*WORKING DATA:*
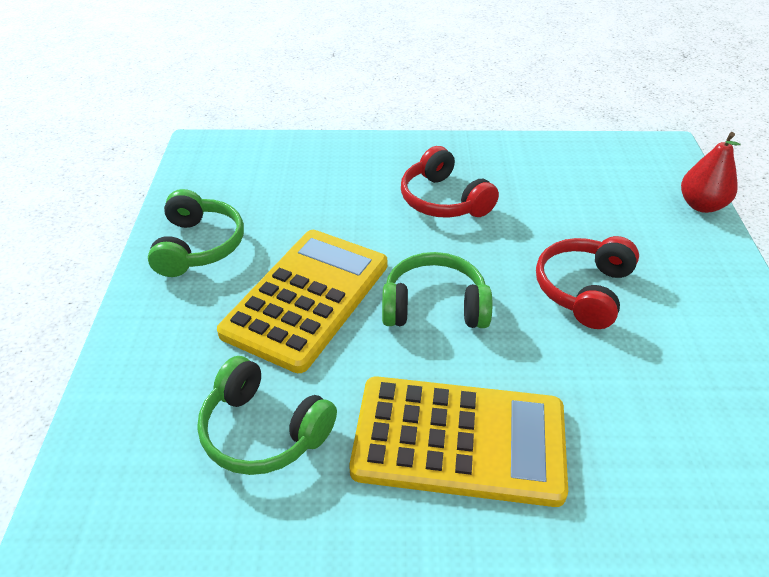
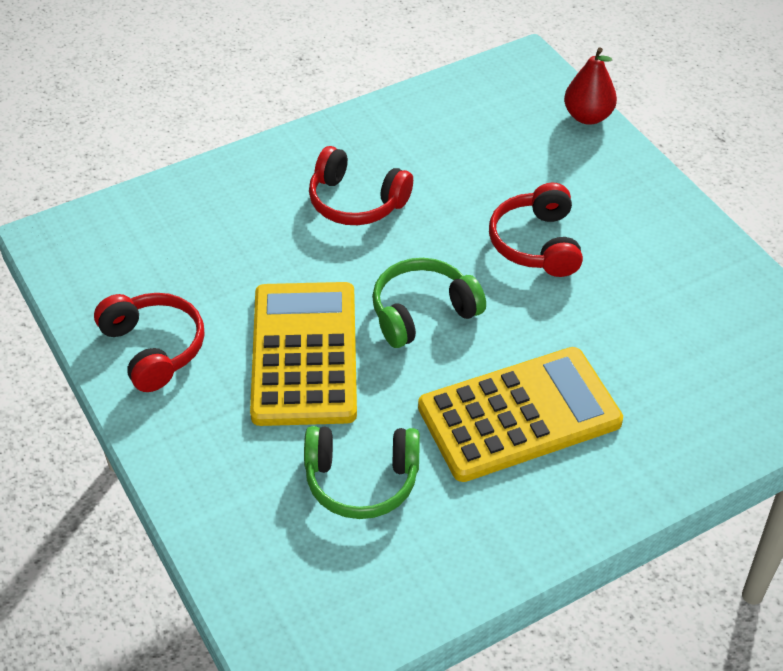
camera: 30 degrees left, 5 degrees up
(198, 246) = (154, 348): green headphones -> red headphones

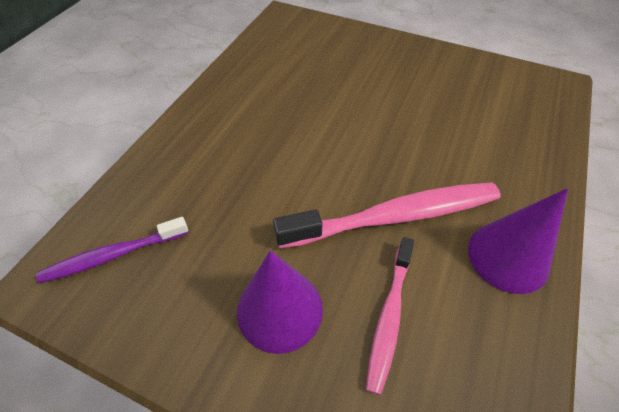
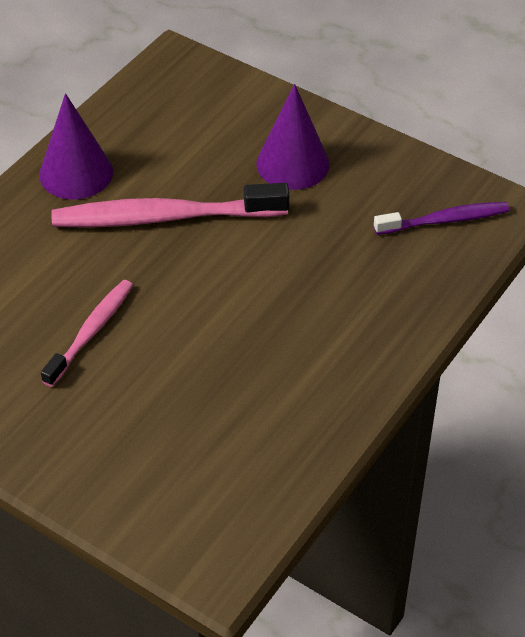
camera: 170 degrees left, 5 degrees down
(389, 316) = (203, 148): pink toothbrush -> pink toothbrush (91, 332)

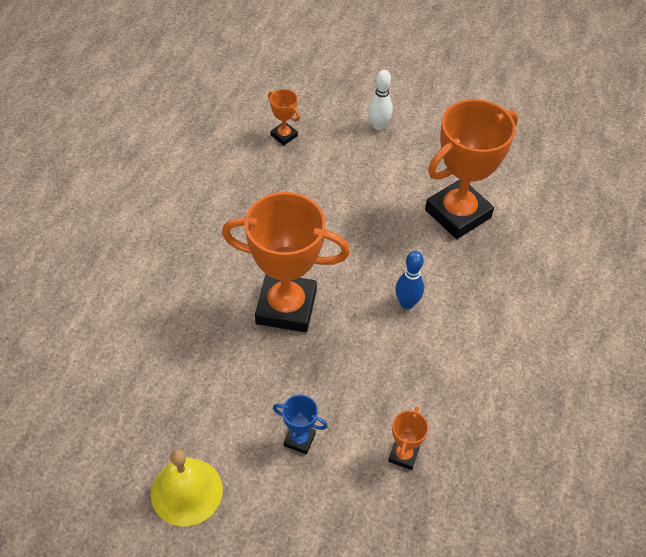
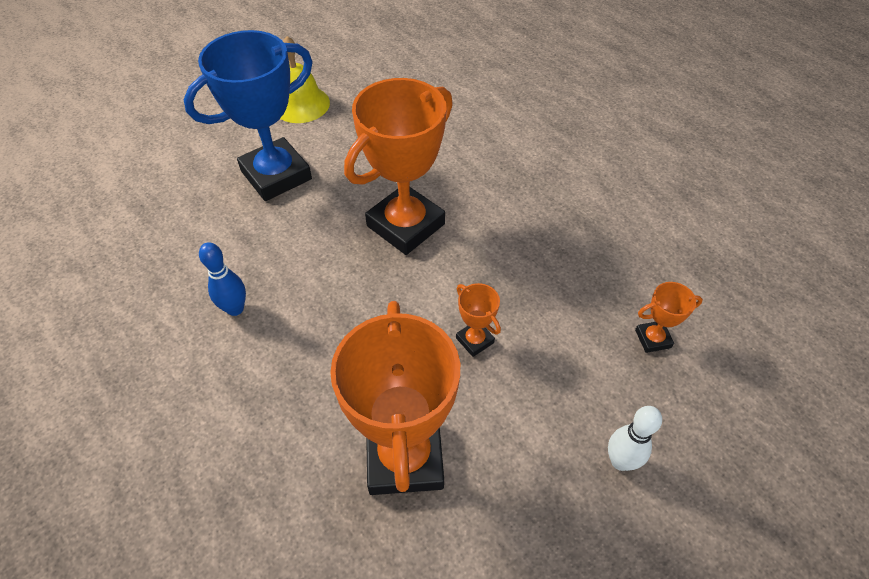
camera: 125 degrees right, 0 degrees up
(299, 440) = (276, 175): blue trophy -> blue trophy, size x2.32
(403, 455) = (197, 230): orange trophy -> orange trophy (474, 340)
(407, 303) = (329, 321): blue bowling pin -> blue bowling pin (235, 309)

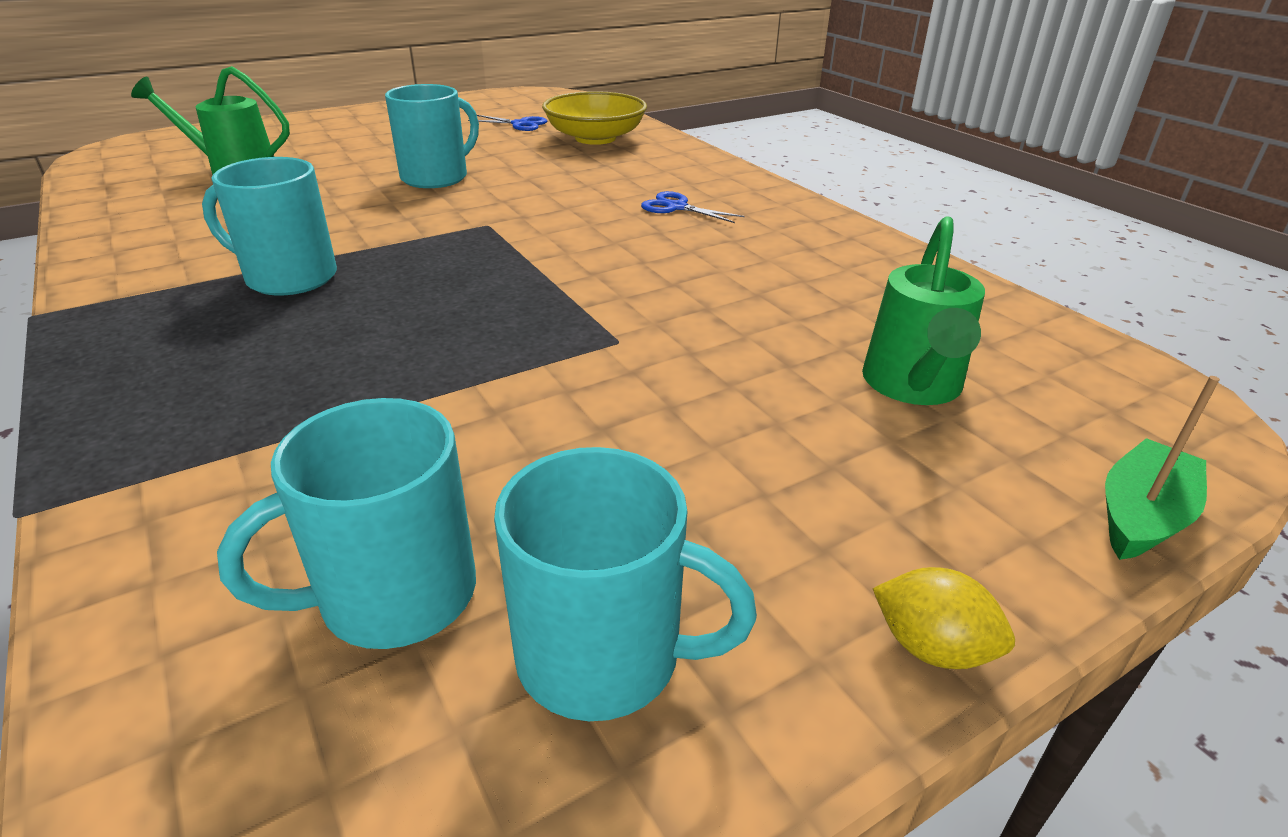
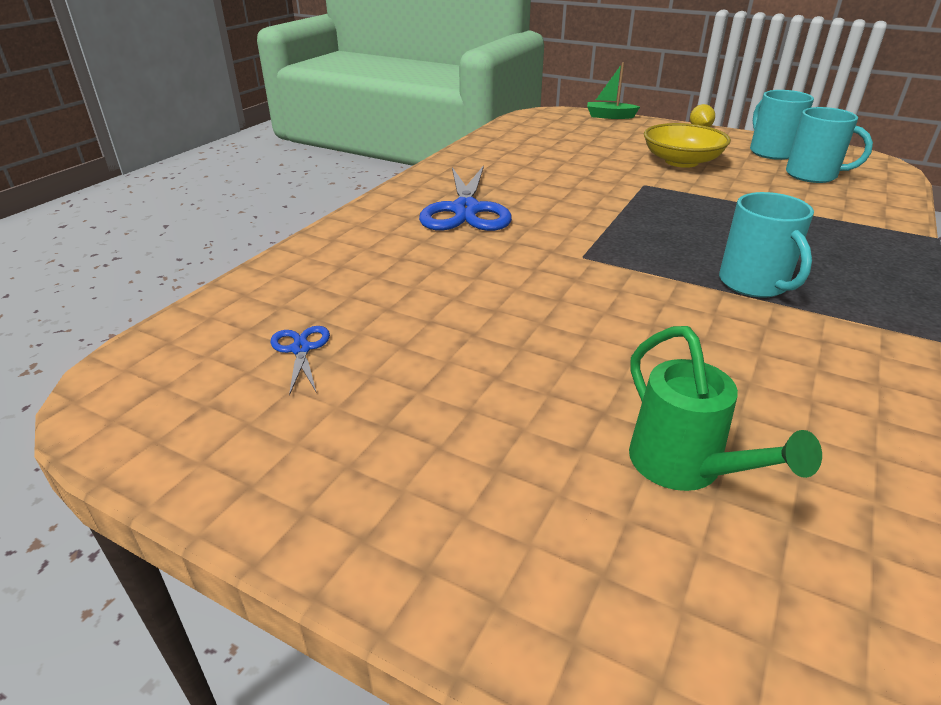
camera: 120 degrees left, 0 degrees up
(436, 177) = (527, 318): turquoise mug -> none
(595, 138) = (322, 286): yellow bowl -> yellow bowl (681, 161)
(676, 207) = (466, 210): blue scissors -> blue scissors, size x2.16
(912, 386) = (587, 140): green watering can -> none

*INSTRUCTIONS FOR THE TASK:*
None of the pictures belong in the copy. Write out exactly the lines from the line that holds "(407, 303) = (329, 321): blue" through the last line of the listing above, both ends included.

*SOLVED EXERCISE:*
(407, 303) = (329, 321): blue bowling pin -> blue bowling pin (235, 309)

camera: 120 degrees left, 0 degrees up
(436, 177) = (527, 318): turquoise mug -> none
(595, 138) = (322, 286): yellow bowl -> yellow bowl (681, 161)
(676, 207) = (466, 210): blue scissors -> blue scissors, size x2.16
(912, 386) = (587, 140): green watering can -> none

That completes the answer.